* [Problem requirements] Go through the following data and transcribe exactly the stretch of lines from the one holding "purple donut: 9 -> 8" to the one holding "white strawberry: 5 -> 6", both included.

* [Supplied material]
########################################
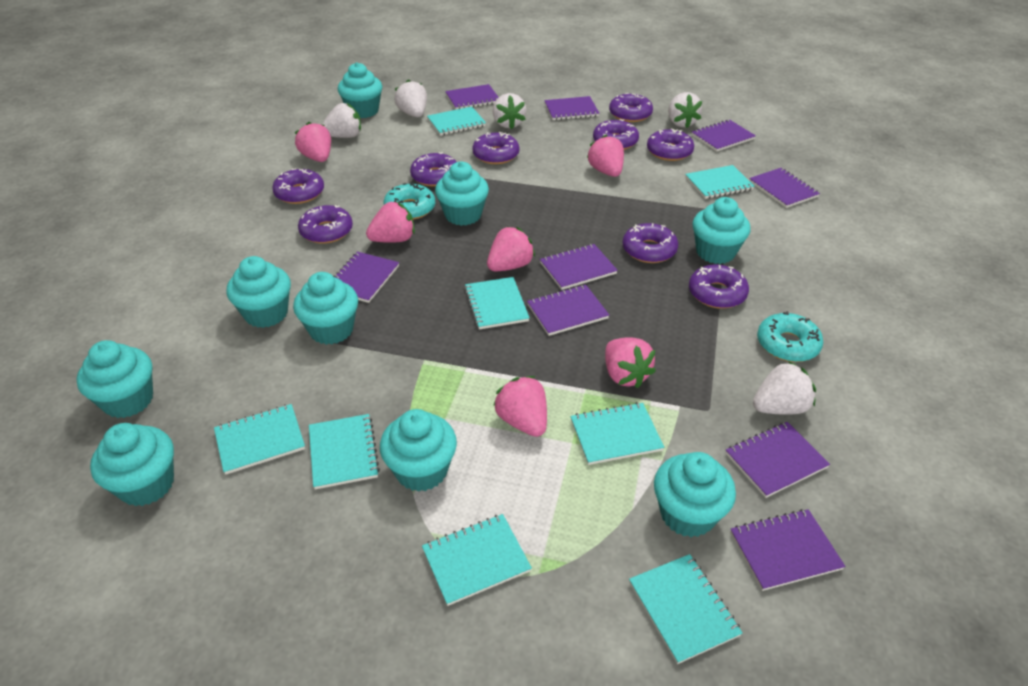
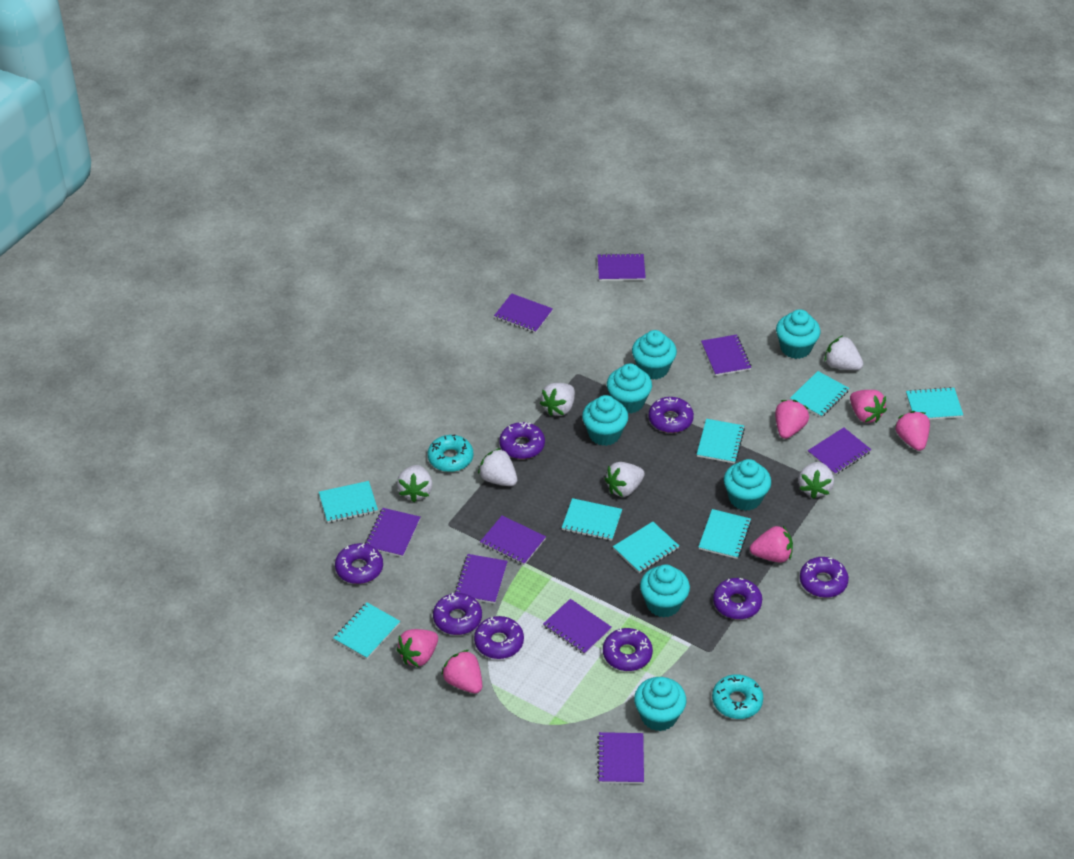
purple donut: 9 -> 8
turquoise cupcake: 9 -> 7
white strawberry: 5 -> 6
########################################
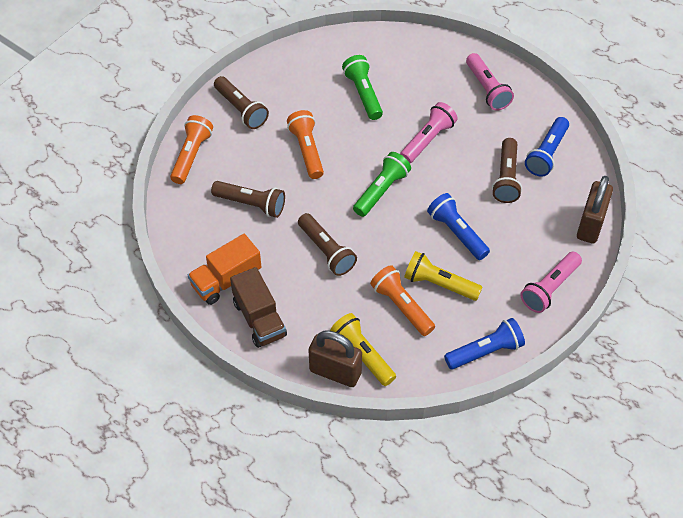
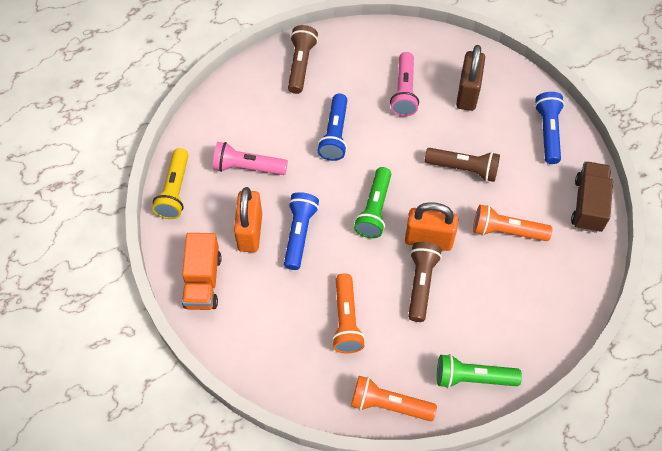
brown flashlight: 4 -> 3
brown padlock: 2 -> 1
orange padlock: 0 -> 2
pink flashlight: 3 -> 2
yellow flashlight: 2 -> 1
########################################
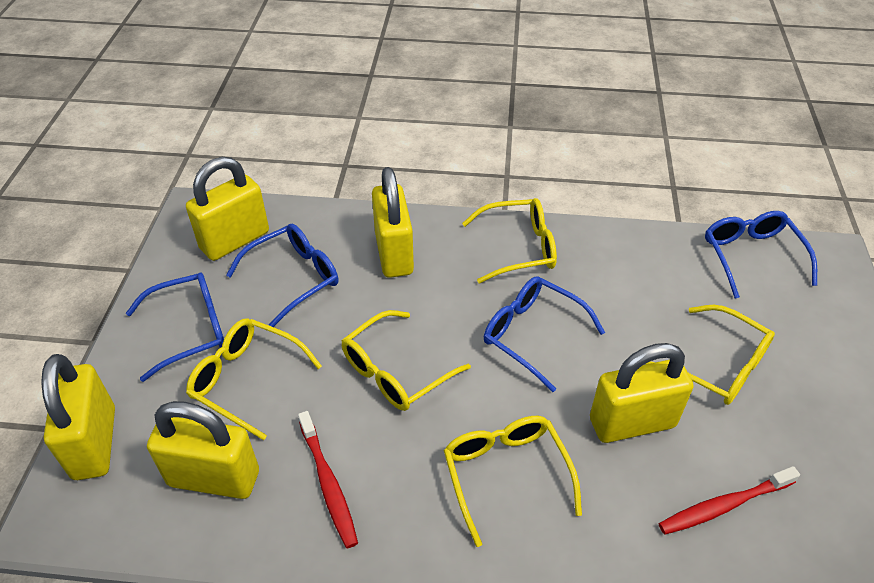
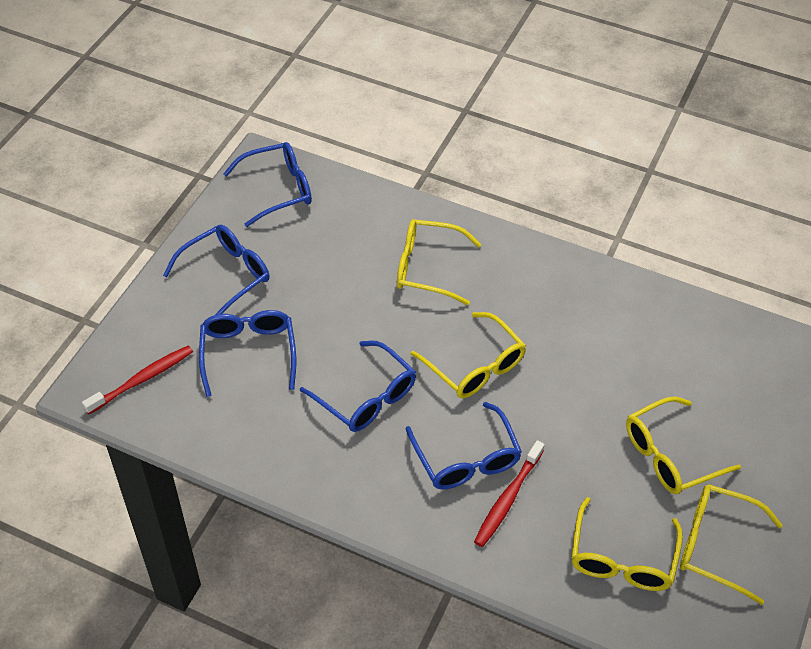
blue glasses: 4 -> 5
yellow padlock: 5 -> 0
########################################
* [Output of the task]
purple donut: 9 -> 8
turquoise cupcake: 9 -> 7
white strawberry: 5 -> 6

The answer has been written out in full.